Work to complete -> Return each line of the records below that contains the word "ciseaux".
======
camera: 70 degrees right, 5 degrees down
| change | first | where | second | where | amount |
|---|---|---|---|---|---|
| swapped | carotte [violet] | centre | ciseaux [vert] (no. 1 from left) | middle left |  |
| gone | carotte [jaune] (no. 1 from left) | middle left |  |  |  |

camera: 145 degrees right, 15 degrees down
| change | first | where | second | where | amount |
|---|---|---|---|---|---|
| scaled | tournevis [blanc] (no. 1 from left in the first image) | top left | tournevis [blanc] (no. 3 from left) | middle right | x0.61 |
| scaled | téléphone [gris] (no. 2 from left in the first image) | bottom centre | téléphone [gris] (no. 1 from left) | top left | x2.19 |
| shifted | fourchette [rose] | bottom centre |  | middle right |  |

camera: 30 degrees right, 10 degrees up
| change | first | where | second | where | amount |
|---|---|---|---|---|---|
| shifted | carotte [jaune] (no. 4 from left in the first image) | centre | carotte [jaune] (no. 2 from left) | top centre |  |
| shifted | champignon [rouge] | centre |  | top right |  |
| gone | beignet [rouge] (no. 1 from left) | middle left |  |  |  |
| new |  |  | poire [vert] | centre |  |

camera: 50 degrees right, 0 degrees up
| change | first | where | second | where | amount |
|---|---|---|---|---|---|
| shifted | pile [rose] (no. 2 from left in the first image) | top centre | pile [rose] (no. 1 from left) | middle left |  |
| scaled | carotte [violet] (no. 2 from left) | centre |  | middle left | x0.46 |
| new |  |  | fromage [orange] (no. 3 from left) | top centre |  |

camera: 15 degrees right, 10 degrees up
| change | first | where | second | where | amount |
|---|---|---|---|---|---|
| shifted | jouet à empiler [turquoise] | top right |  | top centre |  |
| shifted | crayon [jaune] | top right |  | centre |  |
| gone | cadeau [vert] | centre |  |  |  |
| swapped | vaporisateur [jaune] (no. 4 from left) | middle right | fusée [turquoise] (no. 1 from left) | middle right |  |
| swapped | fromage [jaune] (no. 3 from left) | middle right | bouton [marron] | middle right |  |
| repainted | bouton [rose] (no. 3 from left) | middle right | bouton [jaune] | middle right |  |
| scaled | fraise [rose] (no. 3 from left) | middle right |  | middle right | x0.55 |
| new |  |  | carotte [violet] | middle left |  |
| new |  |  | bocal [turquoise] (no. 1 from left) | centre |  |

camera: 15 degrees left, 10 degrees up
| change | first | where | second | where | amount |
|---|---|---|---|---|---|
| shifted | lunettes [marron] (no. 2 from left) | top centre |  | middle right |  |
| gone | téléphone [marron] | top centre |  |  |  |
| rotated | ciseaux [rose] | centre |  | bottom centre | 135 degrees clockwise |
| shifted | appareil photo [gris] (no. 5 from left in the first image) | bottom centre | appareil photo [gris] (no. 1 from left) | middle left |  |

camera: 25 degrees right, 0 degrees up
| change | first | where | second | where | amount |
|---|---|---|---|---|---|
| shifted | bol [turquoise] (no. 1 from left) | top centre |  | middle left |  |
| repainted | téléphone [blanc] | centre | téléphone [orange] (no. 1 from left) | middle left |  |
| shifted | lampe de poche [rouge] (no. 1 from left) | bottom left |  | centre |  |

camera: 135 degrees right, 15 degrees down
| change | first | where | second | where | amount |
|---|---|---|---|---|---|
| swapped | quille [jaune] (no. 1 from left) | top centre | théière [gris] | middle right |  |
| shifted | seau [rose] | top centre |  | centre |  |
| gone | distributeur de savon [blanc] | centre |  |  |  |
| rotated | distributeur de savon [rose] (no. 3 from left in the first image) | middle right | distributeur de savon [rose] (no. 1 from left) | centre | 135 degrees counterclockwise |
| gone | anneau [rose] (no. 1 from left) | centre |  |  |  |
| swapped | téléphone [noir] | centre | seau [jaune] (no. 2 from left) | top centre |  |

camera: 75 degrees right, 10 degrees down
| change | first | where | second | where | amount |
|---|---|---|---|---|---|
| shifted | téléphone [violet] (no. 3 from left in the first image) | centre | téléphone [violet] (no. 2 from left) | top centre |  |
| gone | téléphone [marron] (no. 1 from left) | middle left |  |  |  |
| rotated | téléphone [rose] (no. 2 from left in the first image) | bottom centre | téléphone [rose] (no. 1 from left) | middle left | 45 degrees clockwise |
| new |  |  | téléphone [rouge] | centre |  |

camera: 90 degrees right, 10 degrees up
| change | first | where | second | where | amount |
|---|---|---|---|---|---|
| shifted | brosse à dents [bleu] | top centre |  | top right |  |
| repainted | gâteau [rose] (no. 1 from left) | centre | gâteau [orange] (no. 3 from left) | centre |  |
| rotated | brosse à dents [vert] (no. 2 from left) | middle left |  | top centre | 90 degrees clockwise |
======
Answer area ->
| swapped | carotte [violet] | centre | ciseaux [vert] (no. 1 from left) | middle left |  |
| rotated | ciseaux [rose] | centre |  | bottom centre | 135 degrees clockwise |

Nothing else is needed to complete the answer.